Task to complete -
Go through the listing below and write out exactly the lines from the one that mentions "none -> cyan round brick G5 level 1" through the one that mentions "cyan cone G1 level 1 -> none", minus the pictures.

Excerpted records -
==========

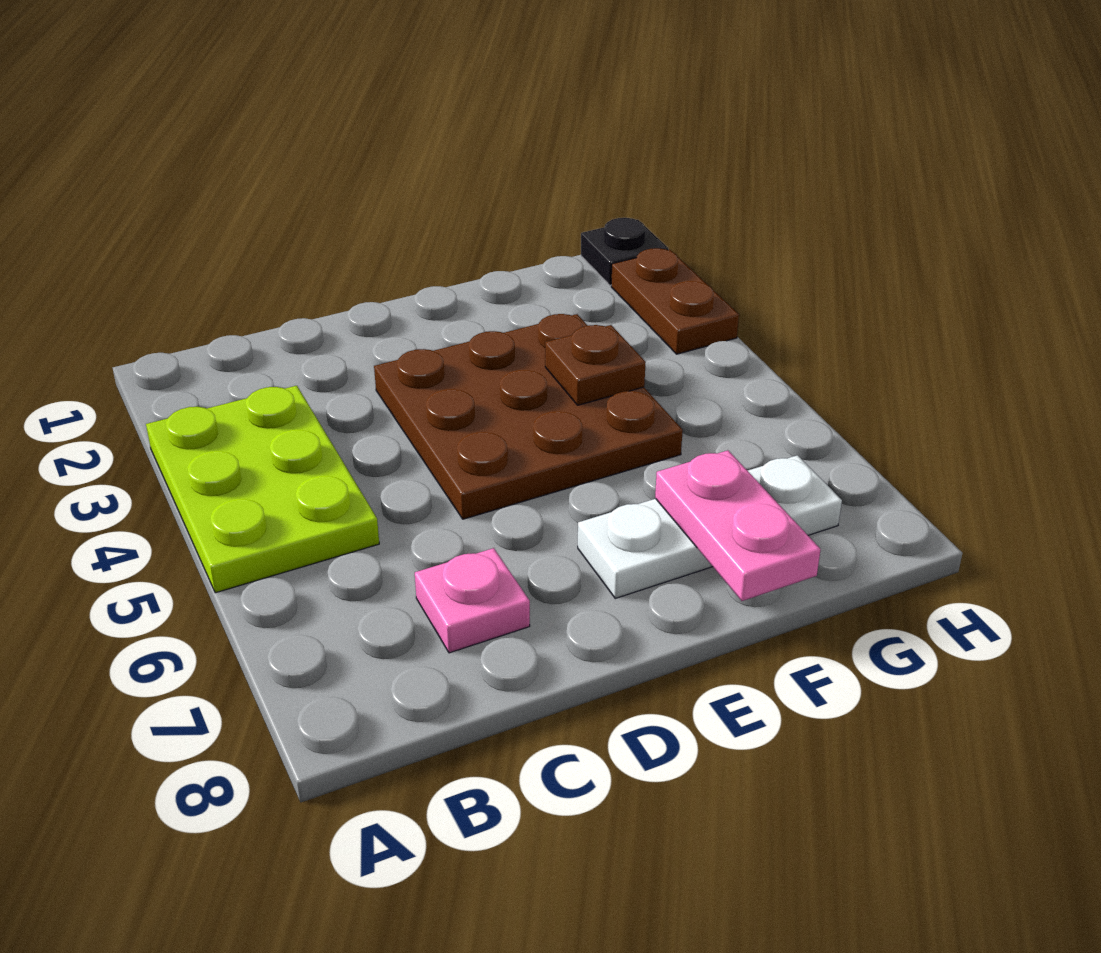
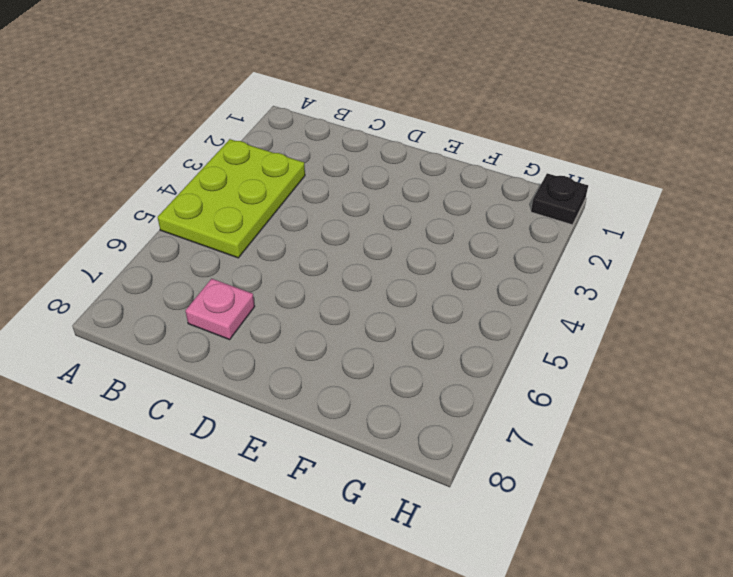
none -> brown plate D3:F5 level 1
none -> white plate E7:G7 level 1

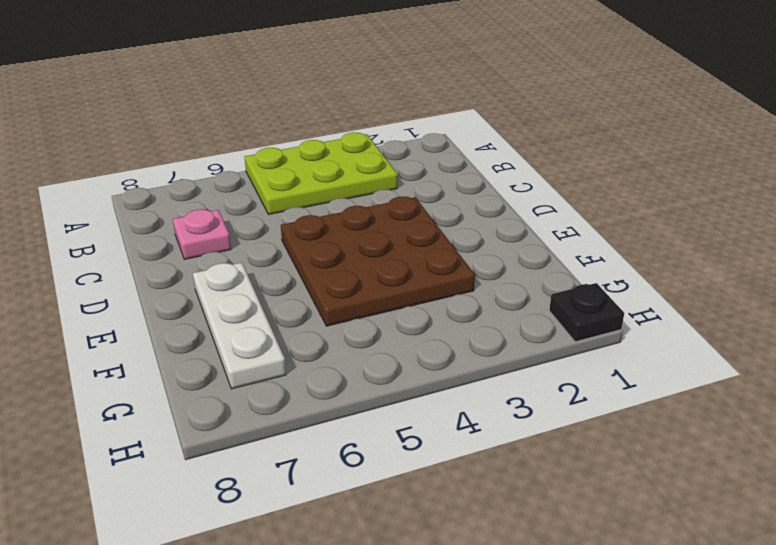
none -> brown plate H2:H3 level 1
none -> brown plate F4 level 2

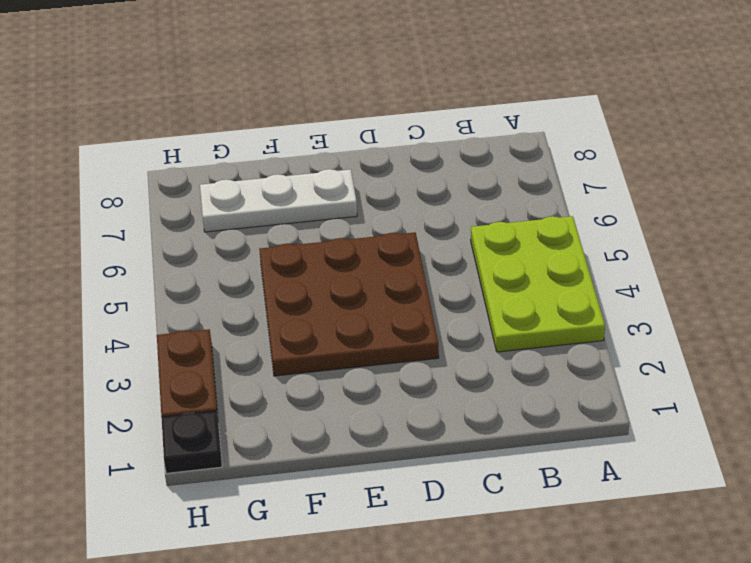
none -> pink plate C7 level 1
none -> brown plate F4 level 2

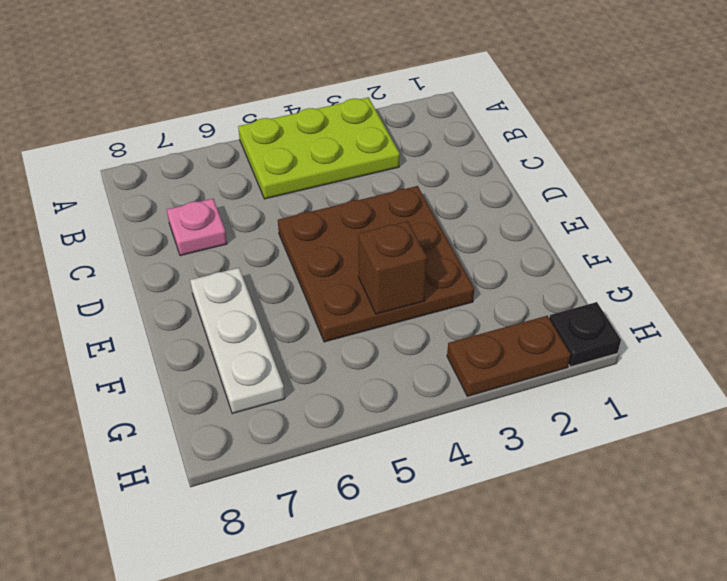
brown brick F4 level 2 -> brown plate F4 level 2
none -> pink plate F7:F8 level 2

==========

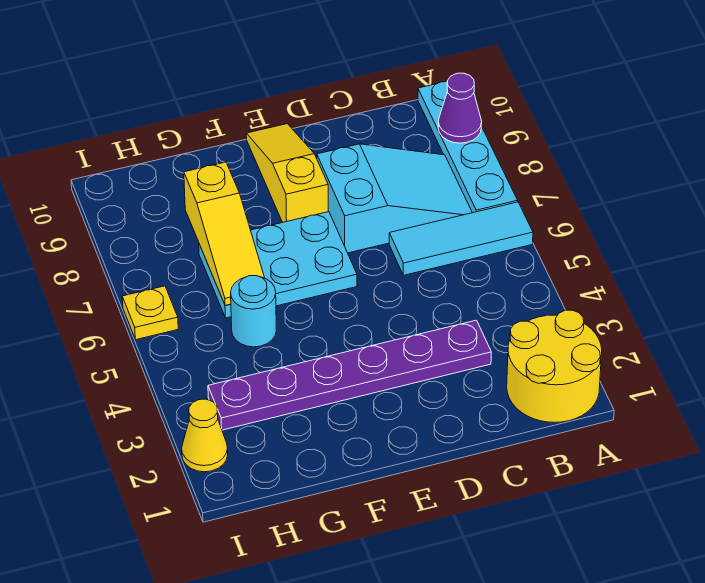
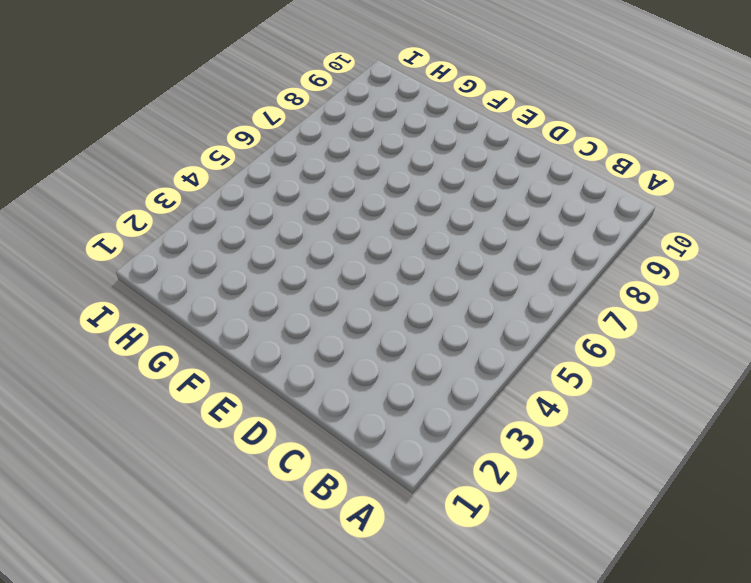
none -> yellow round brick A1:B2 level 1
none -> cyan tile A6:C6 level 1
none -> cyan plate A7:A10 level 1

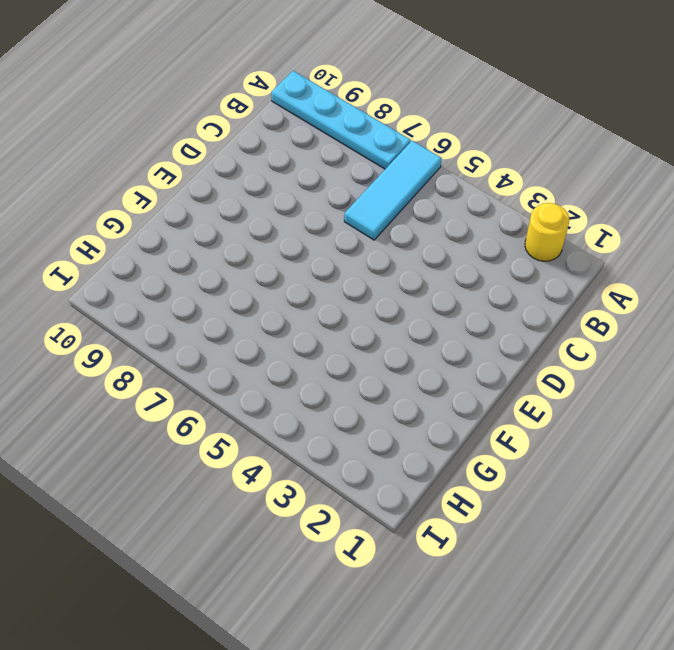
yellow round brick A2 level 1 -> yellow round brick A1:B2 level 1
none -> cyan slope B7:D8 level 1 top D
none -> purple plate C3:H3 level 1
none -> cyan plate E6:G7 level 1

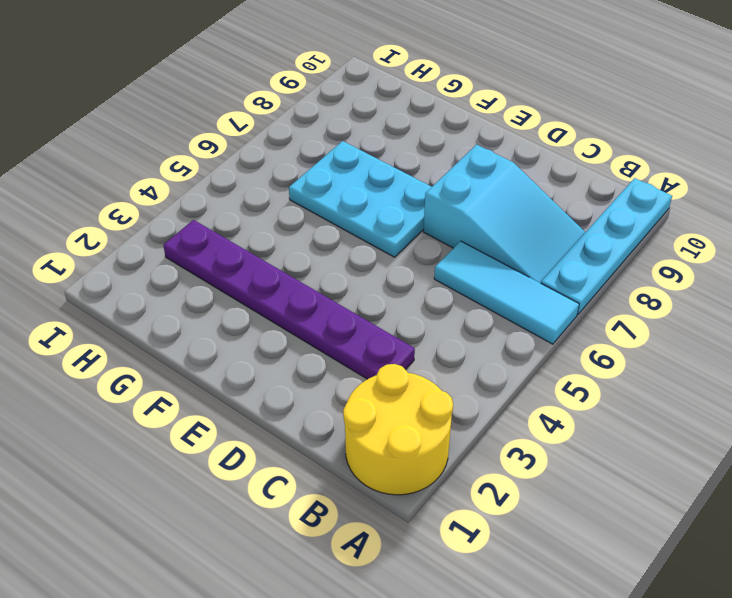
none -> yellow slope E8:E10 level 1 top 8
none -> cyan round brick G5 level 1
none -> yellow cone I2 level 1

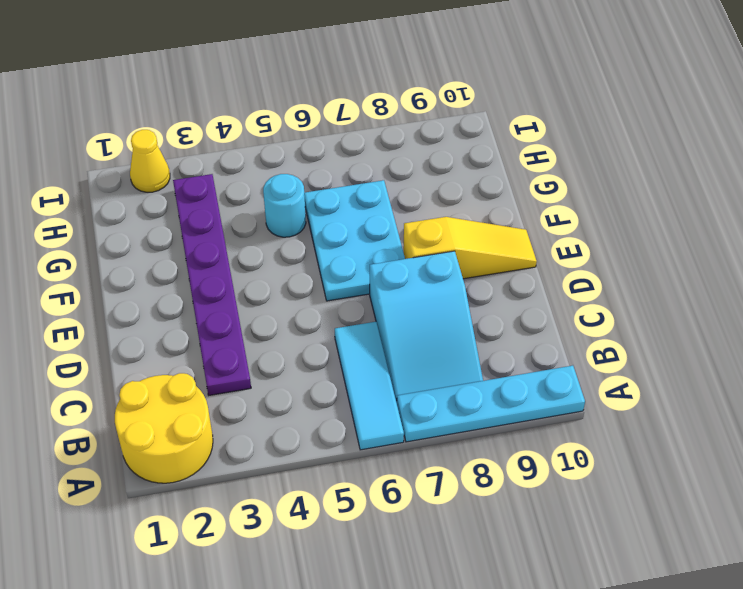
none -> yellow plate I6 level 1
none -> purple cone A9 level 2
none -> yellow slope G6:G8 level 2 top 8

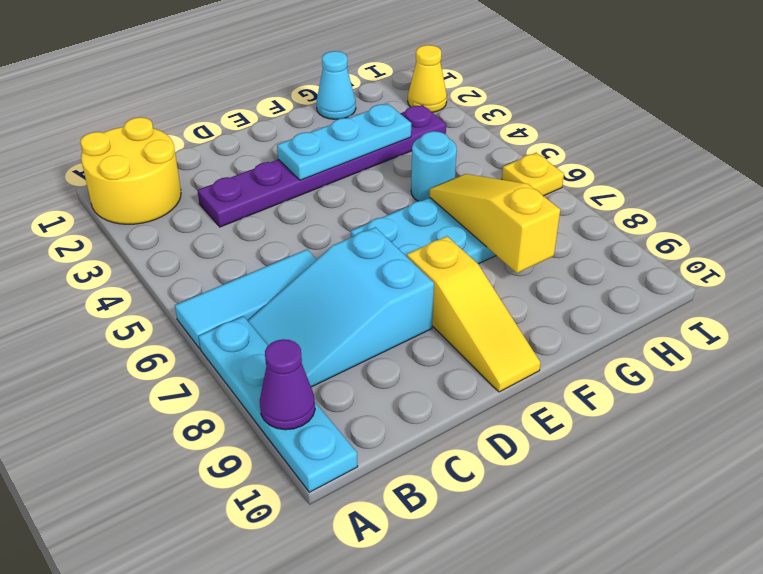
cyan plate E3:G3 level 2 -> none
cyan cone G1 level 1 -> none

==========

Written response -
none -> cyan round brick G5 level 1
none -> yellow cone I2 level 1

none -> yellow plate I6 level 1
none -> purple cone A9 level 2
none -> yellow slope G6:G8 level 2 top 8

cyan plate E3:G3 level 2 -> none
cyan cone G1 level 1 -> none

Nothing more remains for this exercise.